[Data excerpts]
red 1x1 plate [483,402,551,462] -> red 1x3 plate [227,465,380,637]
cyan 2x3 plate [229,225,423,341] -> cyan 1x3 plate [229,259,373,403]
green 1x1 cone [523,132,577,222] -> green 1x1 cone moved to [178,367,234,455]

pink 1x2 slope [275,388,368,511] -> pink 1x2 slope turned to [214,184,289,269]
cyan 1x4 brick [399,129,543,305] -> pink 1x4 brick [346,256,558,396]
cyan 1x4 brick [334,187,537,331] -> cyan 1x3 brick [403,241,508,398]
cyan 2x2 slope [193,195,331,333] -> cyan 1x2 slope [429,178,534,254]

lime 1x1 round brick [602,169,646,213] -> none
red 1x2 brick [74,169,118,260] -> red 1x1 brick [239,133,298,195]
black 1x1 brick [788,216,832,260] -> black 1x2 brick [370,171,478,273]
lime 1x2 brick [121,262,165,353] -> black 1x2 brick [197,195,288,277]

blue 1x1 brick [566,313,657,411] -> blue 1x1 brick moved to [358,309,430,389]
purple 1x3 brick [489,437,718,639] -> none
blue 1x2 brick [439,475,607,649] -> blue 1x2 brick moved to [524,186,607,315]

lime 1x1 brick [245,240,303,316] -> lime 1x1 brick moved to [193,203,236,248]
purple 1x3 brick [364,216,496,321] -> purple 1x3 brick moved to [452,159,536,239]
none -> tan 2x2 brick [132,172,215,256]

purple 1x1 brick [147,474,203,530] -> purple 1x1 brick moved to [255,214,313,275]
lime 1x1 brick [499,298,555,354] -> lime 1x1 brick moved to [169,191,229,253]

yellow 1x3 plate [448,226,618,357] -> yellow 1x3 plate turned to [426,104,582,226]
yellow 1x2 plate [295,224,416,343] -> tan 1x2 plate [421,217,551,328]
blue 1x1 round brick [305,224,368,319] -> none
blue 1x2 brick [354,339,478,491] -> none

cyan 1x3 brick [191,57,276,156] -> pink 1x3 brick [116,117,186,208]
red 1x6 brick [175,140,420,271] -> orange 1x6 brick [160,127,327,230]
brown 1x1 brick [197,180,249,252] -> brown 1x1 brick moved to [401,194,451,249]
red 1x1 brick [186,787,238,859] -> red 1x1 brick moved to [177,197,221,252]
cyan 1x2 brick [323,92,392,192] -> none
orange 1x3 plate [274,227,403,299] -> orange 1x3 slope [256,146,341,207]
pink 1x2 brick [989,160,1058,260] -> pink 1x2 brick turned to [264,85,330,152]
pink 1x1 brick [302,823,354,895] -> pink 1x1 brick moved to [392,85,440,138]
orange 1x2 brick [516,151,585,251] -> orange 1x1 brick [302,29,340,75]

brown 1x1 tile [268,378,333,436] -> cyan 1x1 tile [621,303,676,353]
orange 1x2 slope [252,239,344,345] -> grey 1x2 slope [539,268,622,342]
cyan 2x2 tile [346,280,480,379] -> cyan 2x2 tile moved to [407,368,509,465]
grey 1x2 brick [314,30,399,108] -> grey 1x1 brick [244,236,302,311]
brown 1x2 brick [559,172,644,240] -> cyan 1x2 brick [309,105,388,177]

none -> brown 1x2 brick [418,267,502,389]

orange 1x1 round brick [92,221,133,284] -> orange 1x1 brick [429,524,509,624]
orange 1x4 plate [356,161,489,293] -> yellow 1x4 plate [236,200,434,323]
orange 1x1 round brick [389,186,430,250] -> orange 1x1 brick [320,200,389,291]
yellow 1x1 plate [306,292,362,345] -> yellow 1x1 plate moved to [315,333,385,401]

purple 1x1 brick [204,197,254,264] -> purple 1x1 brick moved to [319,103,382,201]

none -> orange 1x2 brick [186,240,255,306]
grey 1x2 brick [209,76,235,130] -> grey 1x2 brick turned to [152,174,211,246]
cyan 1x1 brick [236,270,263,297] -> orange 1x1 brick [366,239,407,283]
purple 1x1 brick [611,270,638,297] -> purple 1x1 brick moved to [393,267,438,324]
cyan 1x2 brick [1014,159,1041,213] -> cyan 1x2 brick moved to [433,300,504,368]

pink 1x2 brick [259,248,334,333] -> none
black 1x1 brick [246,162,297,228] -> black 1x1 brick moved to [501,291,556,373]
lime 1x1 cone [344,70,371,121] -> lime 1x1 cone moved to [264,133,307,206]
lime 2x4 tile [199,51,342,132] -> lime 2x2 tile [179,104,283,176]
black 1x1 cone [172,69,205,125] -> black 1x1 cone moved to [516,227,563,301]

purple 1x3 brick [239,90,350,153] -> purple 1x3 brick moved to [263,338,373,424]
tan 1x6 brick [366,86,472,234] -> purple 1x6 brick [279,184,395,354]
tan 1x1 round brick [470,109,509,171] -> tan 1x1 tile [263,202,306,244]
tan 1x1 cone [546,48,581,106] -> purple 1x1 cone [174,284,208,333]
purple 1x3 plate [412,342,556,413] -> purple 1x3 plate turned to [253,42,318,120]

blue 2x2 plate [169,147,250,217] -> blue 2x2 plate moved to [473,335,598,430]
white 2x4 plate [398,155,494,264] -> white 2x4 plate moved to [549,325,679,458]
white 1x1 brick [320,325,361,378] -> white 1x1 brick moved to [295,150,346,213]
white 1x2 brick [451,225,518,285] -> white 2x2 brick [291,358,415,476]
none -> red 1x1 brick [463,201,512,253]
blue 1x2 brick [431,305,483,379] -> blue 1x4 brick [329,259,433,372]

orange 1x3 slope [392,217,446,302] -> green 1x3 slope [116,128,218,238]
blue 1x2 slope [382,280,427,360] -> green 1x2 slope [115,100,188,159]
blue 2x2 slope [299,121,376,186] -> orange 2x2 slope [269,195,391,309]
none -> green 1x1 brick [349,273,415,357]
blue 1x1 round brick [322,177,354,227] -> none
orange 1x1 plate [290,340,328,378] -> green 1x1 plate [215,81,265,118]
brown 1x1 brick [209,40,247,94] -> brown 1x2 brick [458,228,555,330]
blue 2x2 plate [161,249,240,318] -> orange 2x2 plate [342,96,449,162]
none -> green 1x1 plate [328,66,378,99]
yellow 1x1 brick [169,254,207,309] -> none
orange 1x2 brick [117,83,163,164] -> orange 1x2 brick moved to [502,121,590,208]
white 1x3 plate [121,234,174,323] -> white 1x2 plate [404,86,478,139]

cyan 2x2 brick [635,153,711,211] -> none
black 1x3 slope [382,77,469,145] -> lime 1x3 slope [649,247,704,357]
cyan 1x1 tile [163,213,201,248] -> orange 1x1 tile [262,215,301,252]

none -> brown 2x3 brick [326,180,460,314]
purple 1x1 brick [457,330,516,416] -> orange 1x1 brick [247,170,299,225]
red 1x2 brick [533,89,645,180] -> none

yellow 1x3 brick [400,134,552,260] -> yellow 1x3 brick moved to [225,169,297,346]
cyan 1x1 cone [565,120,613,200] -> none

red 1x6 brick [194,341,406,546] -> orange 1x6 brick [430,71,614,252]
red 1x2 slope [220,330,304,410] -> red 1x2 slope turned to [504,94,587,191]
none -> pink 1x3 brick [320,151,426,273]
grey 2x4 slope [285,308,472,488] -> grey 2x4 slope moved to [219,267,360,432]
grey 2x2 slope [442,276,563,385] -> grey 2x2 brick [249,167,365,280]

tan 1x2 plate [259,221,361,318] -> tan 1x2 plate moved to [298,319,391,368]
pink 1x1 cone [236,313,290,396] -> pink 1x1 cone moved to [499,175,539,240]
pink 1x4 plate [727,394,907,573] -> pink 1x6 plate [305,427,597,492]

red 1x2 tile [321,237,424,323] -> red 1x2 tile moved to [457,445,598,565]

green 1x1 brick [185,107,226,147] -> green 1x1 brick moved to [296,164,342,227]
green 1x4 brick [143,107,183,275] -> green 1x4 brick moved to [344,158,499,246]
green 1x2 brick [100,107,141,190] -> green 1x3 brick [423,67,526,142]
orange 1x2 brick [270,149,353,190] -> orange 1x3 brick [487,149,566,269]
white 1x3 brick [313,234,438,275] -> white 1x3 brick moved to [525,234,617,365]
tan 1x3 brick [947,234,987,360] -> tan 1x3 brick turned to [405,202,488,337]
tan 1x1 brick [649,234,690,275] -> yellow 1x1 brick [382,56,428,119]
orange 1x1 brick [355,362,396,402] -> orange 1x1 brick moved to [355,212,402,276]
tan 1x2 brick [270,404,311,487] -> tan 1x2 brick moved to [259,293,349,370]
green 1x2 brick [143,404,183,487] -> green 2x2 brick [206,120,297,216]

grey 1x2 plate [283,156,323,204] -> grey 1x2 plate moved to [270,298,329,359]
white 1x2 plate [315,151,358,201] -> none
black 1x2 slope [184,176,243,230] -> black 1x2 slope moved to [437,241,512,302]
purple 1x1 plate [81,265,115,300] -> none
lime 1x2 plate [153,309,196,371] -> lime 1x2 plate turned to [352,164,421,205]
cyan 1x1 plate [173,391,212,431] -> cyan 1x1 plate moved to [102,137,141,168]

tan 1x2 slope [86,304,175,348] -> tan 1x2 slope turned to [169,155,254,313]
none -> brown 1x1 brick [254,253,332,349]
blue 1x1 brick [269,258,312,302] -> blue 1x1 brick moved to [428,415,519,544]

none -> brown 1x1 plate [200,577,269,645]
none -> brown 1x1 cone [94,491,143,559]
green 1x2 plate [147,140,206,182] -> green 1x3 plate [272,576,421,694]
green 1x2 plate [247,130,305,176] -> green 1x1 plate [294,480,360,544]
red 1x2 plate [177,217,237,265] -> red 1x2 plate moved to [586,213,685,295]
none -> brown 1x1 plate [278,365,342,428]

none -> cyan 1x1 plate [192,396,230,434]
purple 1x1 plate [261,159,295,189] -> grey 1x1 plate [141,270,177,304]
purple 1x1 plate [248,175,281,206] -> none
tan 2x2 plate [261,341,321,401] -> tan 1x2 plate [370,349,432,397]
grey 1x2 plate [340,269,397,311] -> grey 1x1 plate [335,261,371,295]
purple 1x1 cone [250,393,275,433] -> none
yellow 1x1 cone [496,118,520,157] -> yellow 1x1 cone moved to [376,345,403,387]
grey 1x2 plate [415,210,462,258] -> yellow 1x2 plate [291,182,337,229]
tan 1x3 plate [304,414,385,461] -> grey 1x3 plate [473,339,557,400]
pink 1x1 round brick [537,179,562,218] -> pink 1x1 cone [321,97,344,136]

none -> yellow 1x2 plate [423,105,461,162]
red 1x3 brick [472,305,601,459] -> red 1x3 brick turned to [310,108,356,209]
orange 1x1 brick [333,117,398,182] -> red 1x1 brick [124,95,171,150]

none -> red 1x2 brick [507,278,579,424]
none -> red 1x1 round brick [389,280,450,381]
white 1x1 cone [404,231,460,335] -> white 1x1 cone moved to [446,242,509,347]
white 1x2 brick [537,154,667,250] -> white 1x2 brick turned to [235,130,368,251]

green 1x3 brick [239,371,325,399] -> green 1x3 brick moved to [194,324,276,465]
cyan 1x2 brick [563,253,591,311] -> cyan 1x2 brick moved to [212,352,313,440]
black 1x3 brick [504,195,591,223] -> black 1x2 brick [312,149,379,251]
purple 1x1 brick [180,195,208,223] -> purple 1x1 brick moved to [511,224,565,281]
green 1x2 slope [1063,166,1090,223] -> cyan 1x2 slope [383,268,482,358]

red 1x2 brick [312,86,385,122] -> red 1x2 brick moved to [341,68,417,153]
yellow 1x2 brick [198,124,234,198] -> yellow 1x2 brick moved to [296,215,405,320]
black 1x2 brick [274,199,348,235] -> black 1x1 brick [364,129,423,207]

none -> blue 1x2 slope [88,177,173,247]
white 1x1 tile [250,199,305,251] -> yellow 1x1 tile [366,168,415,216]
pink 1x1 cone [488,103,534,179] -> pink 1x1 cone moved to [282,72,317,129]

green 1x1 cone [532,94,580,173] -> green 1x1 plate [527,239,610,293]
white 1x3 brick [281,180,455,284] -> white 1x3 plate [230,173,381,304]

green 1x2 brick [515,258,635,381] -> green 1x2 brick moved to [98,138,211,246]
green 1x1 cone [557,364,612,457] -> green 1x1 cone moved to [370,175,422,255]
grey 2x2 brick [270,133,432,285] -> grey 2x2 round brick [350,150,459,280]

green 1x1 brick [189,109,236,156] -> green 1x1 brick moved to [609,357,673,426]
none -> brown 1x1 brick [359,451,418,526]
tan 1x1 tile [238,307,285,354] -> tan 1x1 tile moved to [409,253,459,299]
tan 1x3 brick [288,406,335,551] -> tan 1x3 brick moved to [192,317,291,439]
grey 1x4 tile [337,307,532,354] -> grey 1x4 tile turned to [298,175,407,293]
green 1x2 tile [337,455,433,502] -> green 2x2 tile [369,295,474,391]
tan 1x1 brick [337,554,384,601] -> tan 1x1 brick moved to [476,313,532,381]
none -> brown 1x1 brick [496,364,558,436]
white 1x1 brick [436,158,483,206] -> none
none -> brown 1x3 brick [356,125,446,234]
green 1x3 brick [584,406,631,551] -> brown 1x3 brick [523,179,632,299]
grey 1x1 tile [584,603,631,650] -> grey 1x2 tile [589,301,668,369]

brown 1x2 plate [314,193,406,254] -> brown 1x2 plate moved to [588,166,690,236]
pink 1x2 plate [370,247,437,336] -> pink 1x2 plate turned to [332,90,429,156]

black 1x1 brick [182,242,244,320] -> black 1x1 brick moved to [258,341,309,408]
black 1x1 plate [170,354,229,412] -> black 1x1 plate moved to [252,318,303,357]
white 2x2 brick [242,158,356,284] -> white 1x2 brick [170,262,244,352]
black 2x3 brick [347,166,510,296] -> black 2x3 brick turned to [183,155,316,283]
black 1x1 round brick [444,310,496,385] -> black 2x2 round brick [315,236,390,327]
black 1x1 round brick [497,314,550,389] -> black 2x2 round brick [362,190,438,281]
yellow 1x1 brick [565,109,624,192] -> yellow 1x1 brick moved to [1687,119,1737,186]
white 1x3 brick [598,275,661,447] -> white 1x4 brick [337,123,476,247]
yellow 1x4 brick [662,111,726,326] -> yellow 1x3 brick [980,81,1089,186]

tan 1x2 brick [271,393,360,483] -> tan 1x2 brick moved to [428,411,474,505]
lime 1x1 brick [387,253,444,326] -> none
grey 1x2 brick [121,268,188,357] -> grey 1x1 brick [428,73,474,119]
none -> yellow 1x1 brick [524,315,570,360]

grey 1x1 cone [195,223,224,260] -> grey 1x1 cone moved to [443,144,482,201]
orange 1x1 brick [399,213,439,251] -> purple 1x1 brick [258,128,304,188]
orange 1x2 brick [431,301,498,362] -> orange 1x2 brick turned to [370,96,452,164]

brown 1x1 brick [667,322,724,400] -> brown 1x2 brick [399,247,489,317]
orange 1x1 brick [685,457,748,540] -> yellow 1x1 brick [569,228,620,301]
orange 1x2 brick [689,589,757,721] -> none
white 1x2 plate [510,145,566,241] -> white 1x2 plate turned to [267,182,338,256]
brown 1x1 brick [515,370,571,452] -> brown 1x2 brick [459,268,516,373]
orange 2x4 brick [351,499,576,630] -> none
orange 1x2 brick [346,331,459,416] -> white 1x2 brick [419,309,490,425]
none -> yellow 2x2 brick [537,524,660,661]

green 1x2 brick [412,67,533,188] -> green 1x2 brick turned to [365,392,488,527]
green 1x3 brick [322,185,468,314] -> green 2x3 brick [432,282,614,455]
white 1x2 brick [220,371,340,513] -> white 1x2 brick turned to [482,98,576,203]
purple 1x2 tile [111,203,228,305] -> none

▶ [Exercise objective]: Take exactly the lines from the one containing "orange 1x2 brick [117,83,163,164]" through the one containing "yellow 1x3 brick [400,134,552,260]" in the data above, and output them with nothing added.

▶ [Problem solution]:
orange 1x2 brick [117,83,163,164] -> orange 1x2 brick moved to [502,121,590,208]
white 1x3 plate [121,234,174,323] -> white 1x2 plate [404,86,478,139]

cyan 2x2 brick [635,153,711,211] -> none
black 1x3 slope [382,77,469,145] -> lime 1x3 slope [649,247,704,357]
cyan 1x1 tile [163,213,201,248] -> orange 1x1 tile [262,215,301,252]

none -> brown 2x3 brick [326,180,460,314]
purple 1x1 brick [457,330,516,416] -> orange 1x1 brick [247,170,299,225]
red 1x2 brick [533,89,645,180] -> none

yellow 1x3 brick [400,134,552,260] -> yellow 1x3 brick moved to [225,169,297,346]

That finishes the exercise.